* WHAT THE TASK REQUIRES *
Go through the data below and copy it exactly, skipping every picture.

* SUPPLIED INFORMATION *
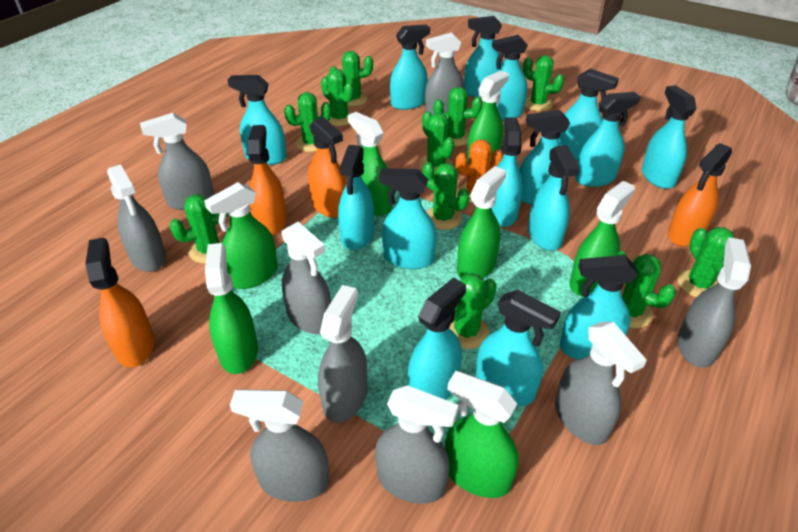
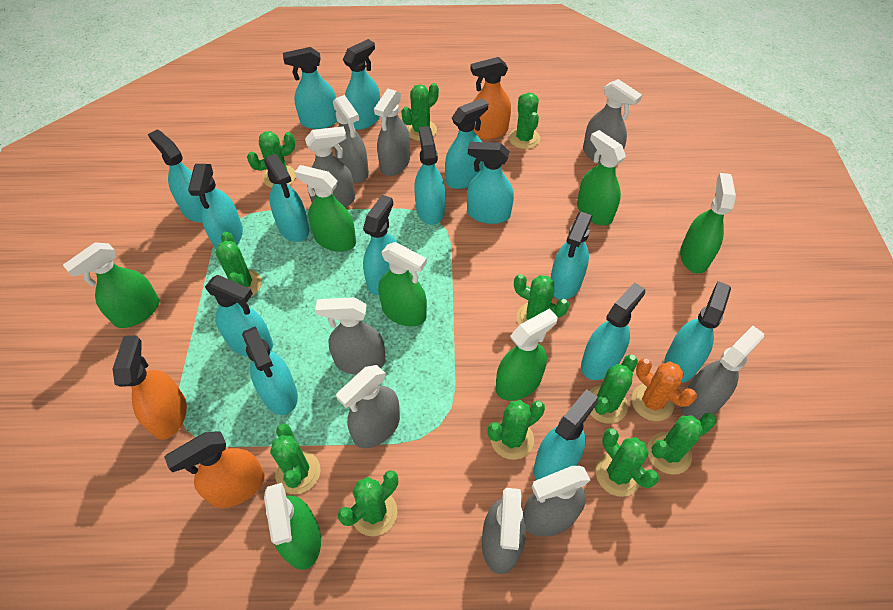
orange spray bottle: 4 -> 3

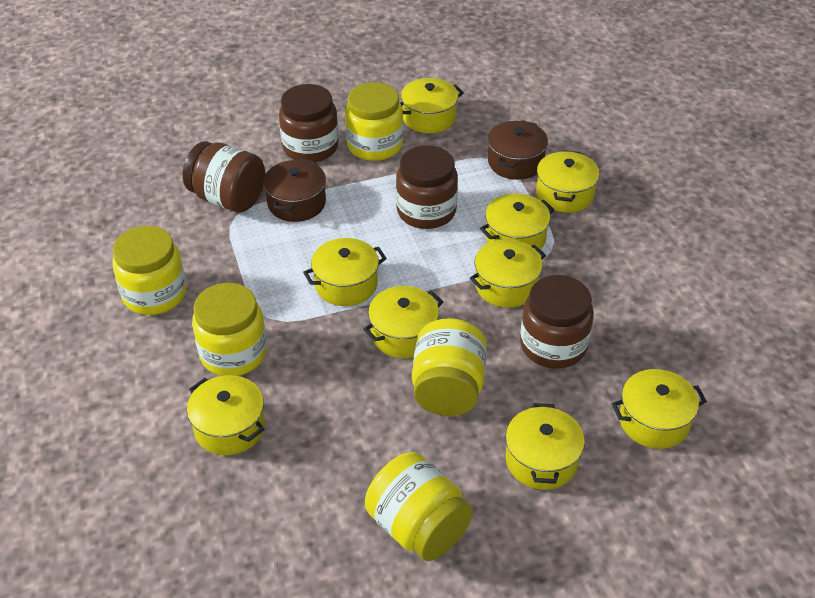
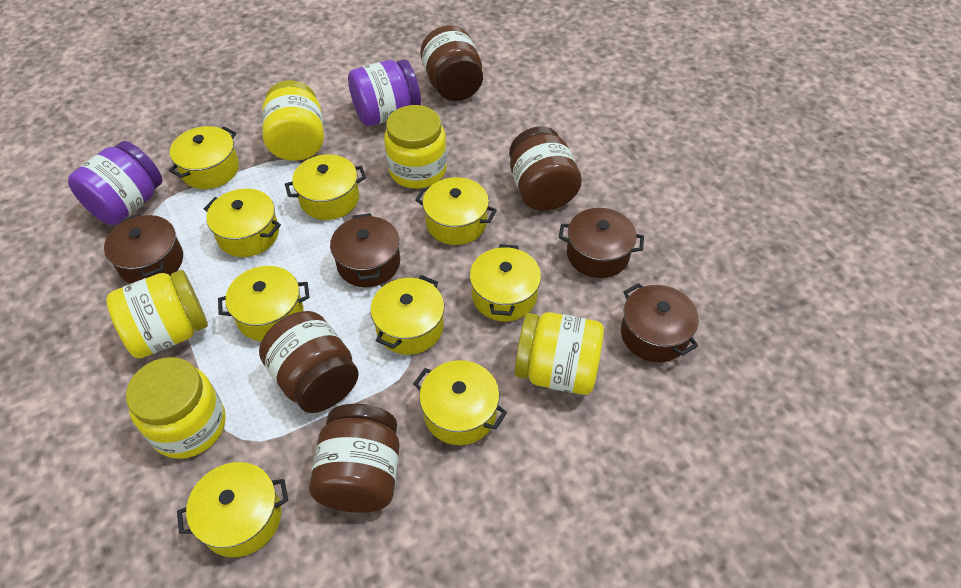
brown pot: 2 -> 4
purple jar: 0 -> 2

* WORKED SOLUTION *
orange spray bottle: 4 -> 3

brown pot: 2 -> 4
purple jar: 0 -> 2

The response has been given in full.